Exercise directions: Go through the material below and copy each line where the word "spinning" appears.

────────────────────

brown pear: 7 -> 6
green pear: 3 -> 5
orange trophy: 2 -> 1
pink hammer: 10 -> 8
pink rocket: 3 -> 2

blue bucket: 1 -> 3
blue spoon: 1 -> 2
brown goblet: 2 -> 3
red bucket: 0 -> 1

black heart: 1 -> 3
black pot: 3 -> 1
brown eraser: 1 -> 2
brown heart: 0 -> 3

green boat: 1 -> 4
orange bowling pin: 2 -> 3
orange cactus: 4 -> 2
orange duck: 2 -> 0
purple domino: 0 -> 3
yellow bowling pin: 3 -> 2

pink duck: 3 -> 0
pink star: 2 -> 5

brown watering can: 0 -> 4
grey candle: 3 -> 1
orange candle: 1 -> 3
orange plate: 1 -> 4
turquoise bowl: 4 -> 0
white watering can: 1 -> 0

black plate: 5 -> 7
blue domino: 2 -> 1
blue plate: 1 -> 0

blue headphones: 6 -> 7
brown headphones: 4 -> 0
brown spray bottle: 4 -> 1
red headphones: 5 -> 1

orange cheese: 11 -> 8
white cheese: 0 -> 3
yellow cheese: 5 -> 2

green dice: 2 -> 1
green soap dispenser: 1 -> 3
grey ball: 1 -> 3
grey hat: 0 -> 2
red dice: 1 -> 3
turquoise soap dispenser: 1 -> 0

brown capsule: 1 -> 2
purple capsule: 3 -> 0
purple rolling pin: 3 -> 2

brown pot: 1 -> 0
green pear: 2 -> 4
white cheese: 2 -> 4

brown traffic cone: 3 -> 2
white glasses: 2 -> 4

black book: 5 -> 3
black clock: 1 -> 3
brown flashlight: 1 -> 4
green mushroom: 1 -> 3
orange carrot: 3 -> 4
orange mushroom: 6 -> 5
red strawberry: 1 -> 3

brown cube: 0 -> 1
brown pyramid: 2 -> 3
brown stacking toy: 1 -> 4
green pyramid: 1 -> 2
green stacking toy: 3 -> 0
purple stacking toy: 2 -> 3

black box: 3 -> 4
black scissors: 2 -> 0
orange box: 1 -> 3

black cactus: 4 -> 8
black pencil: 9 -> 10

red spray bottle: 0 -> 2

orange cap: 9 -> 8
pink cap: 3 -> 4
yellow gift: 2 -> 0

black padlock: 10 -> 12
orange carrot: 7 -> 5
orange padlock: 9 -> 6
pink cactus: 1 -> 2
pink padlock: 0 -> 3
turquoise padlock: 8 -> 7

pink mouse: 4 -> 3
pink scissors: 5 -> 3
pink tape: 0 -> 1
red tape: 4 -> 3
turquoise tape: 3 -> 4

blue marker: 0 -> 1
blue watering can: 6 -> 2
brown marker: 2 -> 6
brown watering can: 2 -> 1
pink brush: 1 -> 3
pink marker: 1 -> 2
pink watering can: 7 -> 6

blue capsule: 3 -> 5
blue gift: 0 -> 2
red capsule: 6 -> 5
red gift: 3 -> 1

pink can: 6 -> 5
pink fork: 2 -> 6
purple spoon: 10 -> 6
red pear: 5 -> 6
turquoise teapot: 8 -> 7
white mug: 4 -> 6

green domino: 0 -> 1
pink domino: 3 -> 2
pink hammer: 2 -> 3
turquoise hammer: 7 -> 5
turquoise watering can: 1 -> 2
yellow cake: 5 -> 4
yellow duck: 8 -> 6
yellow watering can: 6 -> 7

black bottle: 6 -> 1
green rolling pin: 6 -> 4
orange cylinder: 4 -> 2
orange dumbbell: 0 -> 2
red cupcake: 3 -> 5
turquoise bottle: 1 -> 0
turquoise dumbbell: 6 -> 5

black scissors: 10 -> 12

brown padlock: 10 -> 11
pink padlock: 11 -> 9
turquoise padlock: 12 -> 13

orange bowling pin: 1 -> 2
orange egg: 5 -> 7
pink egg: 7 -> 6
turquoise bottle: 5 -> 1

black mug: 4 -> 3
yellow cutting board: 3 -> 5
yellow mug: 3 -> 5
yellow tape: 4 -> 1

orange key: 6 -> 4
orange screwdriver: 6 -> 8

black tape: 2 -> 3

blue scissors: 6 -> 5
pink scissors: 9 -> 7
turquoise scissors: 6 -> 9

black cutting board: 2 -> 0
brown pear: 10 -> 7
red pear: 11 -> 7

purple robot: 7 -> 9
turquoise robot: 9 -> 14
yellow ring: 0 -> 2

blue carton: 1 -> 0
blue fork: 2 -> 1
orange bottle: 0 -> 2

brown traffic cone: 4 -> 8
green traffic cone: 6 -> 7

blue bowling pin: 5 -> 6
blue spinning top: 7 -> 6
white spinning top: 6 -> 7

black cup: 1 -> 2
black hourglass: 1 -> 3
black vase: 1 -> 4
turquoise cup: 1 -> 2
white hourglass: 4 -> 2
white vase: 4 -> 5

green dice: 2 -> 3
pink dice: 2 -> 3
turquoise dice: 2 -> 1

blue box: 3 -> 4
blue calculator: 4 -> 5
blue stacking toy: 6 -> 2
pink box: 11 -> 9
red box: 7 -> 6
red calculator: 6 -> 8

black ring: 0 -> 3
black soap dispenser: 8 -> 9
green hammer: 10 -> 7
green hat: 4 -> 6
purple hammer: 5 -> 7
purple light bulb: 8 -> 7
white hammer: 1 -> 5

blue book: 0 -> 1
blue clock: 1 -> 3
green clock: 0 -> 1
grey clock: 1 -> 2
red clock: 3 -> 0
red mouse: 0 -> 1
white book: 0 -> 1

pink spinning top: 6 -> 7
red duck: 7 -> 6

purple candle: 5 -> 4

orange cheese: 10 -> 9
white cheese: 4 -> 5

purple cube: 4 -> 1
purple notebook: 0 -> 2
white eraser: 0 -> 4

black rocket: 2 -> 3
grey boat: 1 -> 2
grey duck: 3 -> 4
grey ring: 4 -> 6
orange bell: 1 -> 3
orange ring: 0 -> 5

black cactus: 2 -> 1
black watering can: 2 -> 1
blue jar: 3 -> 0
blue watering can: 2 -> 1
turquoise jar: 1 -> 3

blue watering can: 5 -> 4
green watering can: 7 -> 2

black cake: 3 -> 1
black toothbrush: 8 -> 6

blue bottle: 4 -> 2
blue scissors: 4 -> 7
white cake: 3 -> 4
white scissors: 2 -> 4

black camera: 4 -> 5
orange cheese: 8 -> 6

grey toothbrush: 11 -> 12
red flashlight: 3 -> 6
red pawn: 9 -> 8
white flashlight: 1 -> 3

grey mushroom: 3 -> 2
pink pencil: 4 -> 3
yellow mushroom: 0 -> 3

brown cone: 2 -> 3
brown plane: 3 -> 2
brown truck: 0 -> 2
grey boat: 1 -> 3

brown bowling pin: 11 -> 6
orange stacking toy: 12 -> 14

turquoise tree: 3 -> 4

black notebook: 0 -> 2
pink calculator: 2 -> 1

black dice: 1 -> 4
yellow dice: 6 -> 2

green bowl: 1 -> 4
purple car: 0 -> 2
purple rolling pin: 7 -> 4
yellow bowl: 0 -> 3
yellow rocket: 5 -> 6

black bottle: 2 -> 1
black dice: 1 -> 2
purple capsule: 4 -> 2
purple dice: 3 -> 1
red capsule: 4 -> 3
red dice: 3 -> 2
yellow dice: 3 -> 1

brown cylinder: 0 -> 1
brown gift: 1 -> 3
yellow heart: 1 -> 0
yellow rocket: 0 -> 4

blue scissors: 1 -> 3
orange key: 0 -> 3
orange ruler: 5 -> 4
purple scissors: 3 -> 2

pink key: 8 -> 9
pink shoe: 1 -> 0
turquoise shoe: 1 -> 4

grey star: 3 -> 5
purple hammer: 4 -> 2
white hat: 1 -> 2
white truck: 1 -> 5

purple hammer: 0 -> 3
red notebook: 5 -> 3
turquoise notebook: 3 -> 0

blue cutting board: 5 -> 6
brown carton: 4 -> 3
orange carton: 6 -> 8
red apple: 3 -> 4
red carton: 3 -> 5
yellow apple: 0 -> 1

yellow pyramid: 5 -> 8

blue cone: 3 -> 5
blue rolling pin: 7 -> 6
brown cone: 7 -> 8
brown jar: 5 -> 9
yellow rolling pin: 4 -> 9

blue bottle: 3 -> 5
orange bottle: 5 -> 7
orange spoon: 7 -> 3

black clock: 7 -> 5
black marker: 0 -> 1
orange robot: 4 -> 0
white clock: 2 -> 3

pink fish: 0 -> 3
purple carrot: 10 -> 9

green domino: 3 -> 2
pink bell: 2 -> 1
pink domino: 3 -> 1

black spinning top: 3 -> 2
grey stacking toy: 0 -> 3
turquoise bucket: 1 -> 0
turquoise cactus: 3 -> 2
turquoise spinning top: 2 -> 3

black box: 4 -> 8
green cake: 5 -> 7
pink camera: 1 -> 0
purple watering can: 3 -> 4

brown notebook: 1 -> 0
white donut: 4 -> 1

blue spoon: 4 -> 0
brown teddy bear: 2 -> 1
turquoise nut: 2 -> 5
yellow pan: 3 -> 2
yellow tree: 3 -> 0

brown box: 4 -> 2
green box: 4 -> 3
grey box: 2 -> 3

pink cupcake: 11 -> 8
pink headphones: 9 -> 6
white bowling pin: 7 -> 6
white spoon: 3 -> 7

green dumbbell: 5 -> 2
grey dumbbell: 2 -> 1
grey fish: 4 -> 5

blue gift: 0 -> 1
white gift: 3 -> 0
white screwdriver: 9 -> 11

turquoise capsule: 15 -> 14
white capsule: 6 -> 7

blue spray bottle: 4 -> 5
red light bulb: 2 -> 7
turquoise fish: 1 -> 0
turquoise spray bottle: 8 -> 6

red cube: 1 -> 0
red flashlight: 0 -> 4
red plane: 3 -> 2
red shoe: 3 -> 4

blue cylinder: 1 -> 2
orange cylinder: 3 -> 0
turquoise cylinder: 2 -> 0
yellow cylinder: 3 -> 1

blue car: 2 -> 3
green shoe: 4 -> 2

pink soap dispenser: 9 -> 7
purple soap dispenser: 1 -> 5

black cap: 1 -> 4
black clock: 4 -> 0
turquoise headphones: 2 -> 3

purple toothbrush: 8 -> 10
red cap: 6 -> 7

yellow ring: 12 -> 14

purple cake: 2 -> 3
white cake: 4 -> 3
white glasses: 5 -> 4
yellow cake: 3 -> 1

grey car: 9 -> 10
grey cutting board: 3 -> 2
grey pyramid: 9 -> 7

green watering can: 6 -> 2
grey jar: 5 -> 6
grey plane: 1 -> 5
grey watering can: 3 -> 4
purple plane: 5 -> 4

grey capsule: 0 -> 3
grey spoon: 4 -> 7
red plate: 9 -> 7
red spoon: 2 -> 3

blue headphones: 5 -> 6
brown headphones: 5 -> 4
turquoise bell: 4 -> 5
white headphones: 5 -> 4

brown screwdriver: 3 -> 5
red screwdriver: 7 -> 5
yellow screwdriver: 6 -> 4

────────────────────

Final answer:
blue spinning top: 7 -> 6
white spinning top: 6 -> 7
pink spinning top: 6 -> 7
black spinning top: 3 -> 2
turquoise spinning top: 2 -> 3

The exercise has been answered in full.